▶ [Stored items from a collection]:

--------

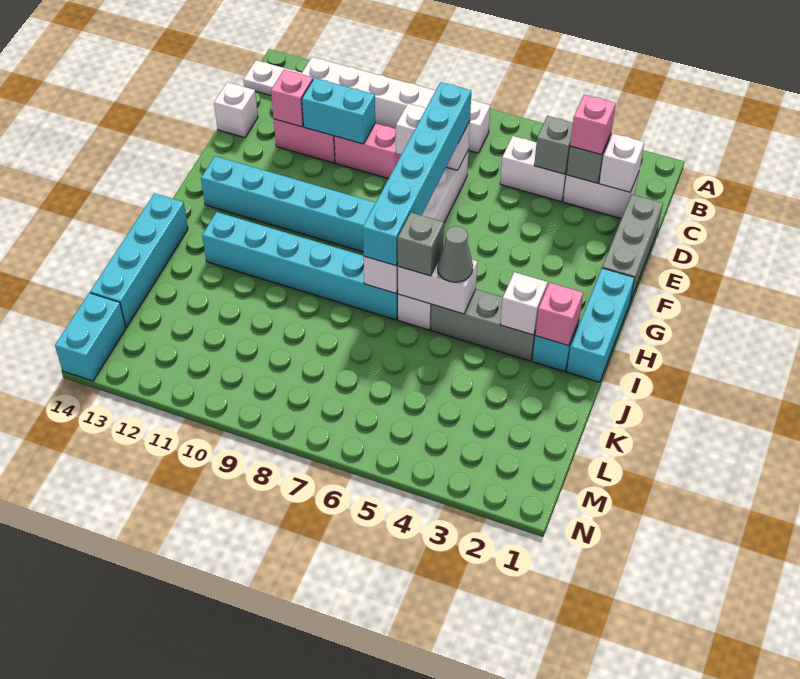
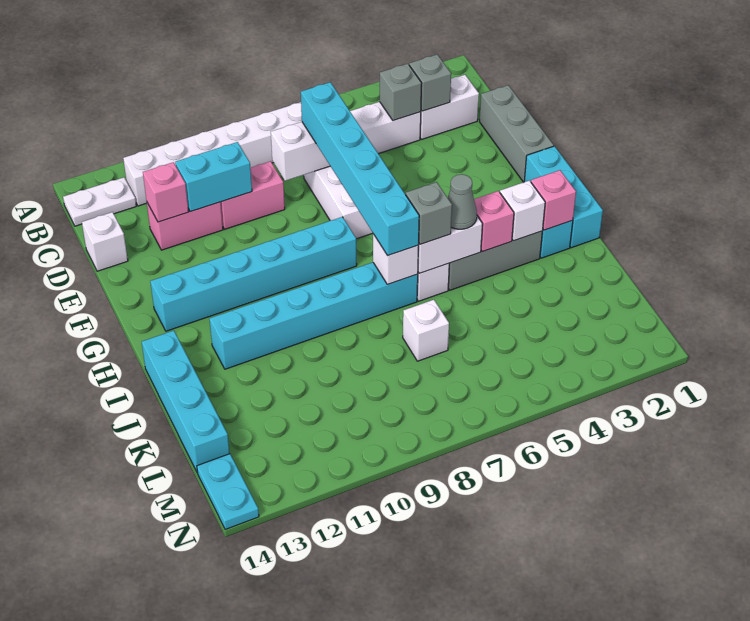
white brick C2 level 2 -> white brick K7 level 1
pink brick C3 level 3 -> pink brick I4 level 2
cyan brick M14:N14 level 1 -> cyan plate M14:N14 level 1

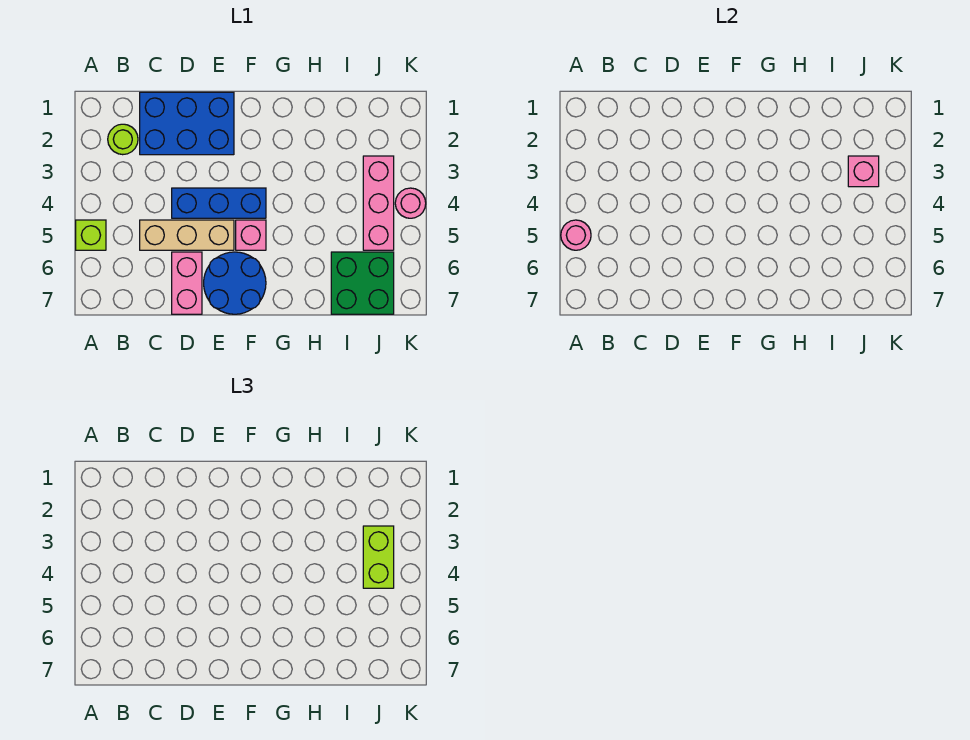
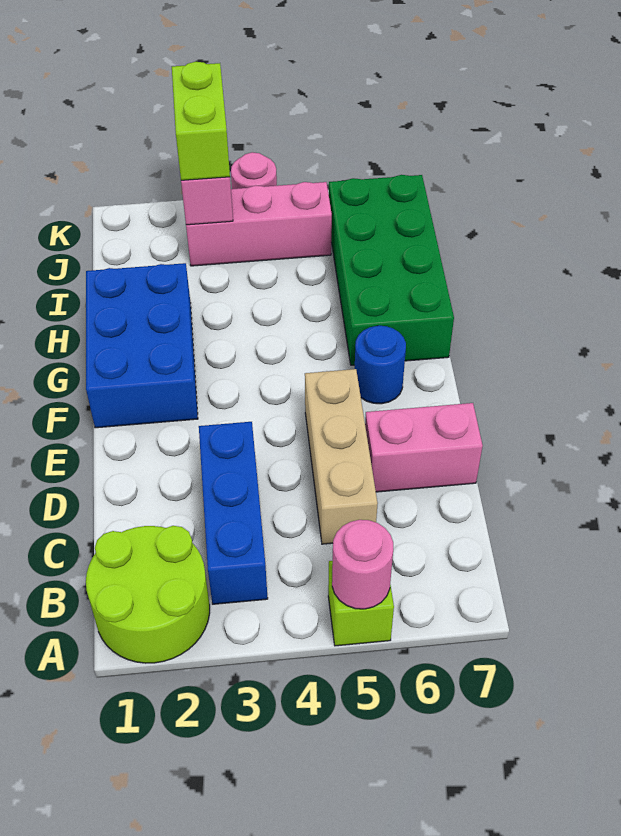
lime round brick B2 level 1 -> lime round brick A1:B2 level 1
blue brick C1:E2 level 1 -> blue brick F1:H2 level 1
blue brick D4:F4 level 1 -> blue brick B3:D3 level 1
blue round brick E6:F7 level 1 -> blue round brick F6 level 1
pink brick F5 level 1 -> none
green brick I6:J7 level 1 -> green brick G6:J7 level 1
lime brick J3:J4 level 3 -> lime brick J3:K3 level 3

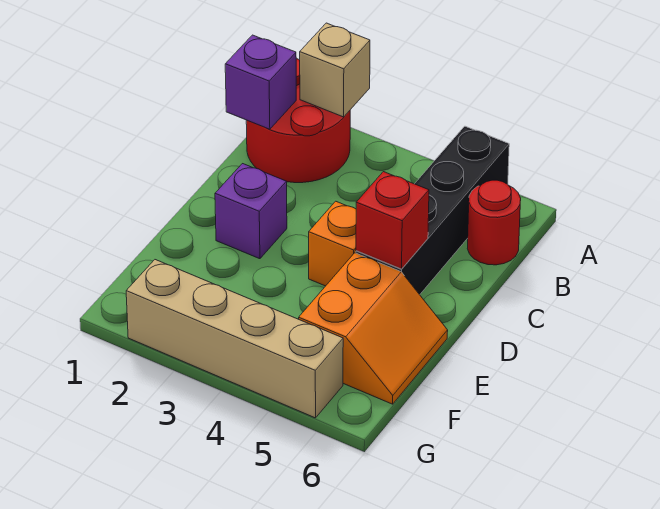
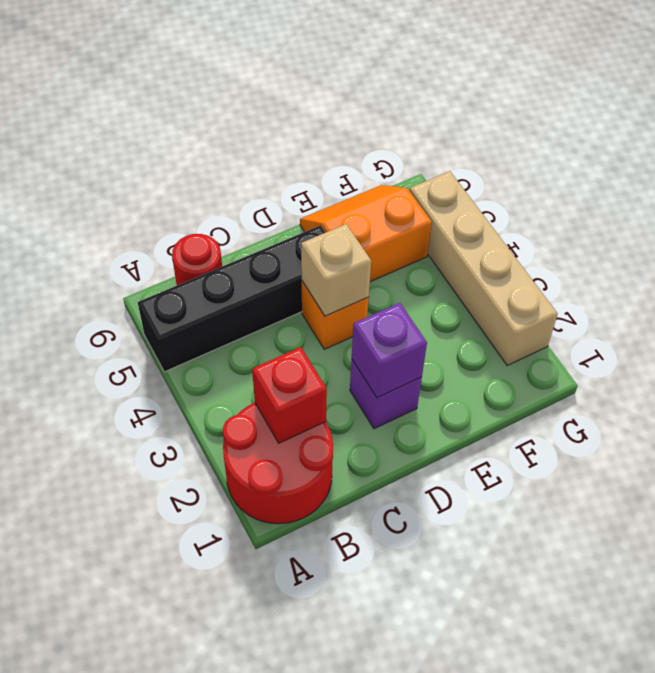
tan brick A2 level 2 -> tan brick D4 level 2
purple brick B1 level 2 -> purple brick D2 level 2
red brick D5 level 2 -> red brick B2 level 2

--------

▶ [Exercise details]: Copy nothing except the lines from the one holding "tan brick A2 level 2 -> tan brick D4 level 2" through the last line of the data above, and return them exactly.

▶ [Exercise output]:
tan brick A2 level 2 -> tan brick D4 level 2
purple brick B1 level 2 -> purple brick D2 level 2
red brick D5 level 2 -> red brick B2 level 2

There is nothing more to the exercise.